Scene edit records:
• • • •

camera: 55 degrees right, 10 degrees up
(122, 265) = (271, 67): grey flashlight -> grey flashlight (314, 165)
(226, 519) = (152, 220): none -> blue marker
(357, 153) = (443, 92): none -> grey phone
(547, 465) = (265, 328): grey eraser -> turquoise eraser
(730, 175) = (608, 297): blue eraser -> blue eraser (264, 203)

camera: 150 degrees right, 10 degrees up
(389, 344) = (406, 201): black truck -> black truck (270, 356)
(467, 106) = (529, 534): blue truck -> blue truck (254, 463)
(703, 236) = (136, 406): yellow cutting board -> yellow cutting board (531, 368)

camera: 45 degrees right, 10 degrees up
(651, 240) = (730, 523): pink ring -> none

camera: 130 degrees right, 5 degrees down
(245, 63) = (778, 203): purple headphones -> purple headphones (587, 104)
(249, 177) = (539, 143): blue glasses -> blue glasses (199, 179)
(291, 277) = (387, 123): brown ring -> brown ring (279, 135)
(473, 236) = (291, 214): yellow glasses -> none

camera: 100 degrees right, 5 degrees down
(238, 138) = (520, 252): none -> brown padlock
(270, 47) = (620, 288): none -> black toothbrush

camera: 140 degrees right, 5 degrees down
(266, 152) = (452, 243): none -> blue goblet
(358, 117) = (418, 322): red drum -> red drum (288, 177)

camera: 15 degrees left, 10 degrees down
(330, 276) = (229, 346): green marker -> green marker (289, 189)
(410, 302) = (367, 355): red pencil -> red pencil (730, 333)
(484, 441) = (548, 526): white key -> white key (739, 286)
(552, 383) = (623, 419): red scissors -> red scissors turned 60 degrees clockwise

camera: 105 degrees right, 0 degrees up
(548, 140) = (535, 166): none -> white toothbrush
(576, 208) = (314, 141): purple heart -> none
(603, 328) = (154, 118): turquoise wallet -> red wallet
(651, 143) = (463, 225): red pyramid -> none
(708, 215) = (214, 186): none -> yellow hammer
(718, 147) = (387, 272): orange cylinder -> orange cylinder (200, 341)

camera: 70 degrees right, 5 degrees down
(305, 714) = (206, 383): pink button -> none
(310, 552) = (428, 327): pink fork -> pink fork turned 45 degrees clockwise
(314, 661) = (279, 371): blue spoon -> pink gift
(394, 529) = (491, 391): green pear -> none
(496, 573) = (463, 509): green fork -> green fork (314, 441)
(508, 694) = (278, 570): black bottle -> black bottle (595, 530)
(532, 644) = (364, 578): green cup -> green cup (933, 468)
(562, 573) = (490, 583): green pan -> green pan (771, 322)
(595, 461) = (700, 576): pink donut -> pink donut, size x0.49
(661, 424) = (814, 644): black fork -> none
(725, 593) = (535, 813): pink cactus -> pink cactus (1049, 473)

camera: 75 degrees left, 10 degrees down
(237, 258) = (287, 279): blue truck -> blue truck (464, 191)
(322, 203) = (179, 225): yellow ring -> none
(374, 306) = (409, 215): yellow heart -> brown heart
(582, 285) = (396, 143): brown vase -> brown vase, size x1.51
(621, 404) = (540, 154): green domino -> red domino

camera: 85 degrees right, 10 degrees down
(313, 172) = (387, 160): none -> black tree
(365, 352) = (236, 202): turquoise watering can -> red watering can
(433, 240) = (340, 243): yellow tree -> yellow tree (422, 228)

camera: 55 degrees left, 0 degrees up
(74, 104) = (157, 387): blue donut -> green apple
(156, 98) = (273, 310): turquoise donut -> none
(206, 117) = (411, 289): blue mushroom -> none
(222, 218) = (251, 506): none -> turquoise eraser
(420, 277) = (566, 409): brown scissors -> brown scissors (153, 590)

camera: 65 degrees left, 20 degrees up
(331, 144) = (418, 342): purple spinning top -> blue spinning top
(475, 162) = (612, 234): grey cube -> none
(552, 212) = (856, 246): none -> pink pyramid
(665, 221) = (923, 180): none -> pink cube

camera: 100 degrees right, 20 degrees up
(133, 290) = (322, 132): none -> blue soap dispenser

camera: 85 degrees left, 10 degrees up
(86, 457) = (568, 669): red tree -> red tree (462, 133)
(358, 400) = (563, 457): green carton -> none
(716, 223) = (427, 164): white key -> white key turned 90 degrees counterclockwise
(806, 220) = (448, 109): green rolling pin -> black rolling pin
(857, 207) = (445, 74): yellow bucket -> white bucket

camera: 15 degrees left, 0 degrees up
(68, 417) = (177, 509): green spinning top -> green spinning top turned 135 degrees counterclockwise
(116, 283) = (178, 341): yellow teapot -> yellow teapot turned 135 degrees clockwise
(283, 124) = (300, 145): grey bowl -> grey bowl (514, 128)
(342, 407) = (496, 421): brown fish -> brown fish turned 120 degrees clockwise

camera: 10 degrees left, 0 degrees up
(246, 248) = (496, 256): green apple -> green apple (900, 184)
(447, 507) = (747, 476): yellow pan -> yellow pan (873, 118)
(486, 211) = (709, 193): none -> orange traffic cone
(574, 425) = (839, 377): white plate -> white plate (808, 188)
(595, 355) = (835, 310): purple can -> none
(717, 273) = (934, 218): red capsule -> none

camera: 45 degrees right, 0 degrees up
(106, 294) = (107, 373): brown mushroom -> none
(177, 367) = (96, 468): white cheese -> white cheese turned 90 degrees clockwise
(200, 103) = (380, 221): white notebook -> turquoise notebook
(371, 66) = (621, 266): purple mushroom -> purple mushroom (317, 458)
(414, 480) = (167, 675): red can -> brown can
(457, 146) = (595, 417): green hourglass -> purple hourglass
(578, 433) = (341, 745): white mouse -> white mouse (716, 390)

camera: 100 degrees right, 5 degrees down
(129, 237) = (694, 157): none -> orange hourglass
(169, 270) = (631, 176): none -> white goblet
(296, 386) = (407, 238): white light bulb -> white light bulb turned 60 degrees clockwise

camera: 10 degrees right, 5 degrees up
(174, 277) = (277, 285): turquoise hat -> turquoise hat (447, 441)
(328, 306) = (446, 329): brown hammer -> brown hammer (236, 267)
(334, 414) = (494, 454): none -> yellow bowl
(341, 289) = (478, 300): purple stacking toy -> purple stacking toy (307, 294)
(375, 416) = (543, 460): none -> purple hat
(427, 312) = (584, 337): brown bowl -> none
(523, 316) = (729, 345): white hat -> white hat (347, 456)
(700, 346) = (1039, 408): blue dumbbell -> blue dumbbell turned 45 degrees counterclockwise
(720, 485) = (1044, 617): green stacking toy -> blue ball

• • • •

• **What to do**
In the records above, find the line containing "(603, 328) = (154, 118): turquoise" and restate word for word every line from the first through that one.

• **Solution to the problem**
camera: 55 degrees right, 10 degrees up
(122, 265) = (271, 67): grey flashlight -> grey flashlight (314, 165)
(226, 519) = (152, 220): none -> blue marker
(357, 153) = (443, 92): none -> grey phone
(547, 465) = (265, 328): grey eraser -> turquoise eraser
(730, 175) = (608, 297): blue eraser -> blue eraser (264, 203)

camera: 150 degrees right, 10 degrees up
(389, 344) = (406, 201): black truck -> black truck (270, 356)
(467, 106) = (529, 534): blue truck -> blue truck (254, 463)
(703, 236) = (136, 406): yellow cutting board -> yellow cutting board (531, 368)

camera: 45 degrees right, 10 degrees up
(651, 240) = (730, 523): pink ring -> none

camera: 130 degrees right, 5 degrees down
(245, 63) = (778, 203): purple headphones -> purple headphones (587, 104)
(249, 177) = (539, 143): blue glasses -> blue glasses (199, 179)
(291, 277) = (387, 123): brown ring -> brown ring (279, 135)
(473, 236) = (291, 214): yellow glasses -> none

camera: 100 degrees right, 5 degrees down
(238, 138) = (520, 252): none -> brown padlock
(270, 47) = (620, 288): none -> black toothbrush

camera: 140 degrees right, 5 degrees down
(266, 152) = (452, 243): none -> blue goblet
(358, 117) = (418, 322): red drum -> red drum (288, 177)

camera: 15 degrees left, 10 degrees down
(330, 276) = (229, 346): green marker -> green marker (289, 189)
(410, 302) = (367, 355): red pencil -> red pencil (730, 333)
(484, 441) = (548, 526): white key -> white key (739, 286)
(552, 383) = (623, 419): red scissors -> red scissors turned 60 degrees clockwise

camera: 105 degrees right, 0 degrees up
(548, 140) = (535, 166): none -> white toothbrush
(576, 208) = (314, 141): purple heart -> none
(603, 328) = (154, 118): turquoise wallet -> red wallet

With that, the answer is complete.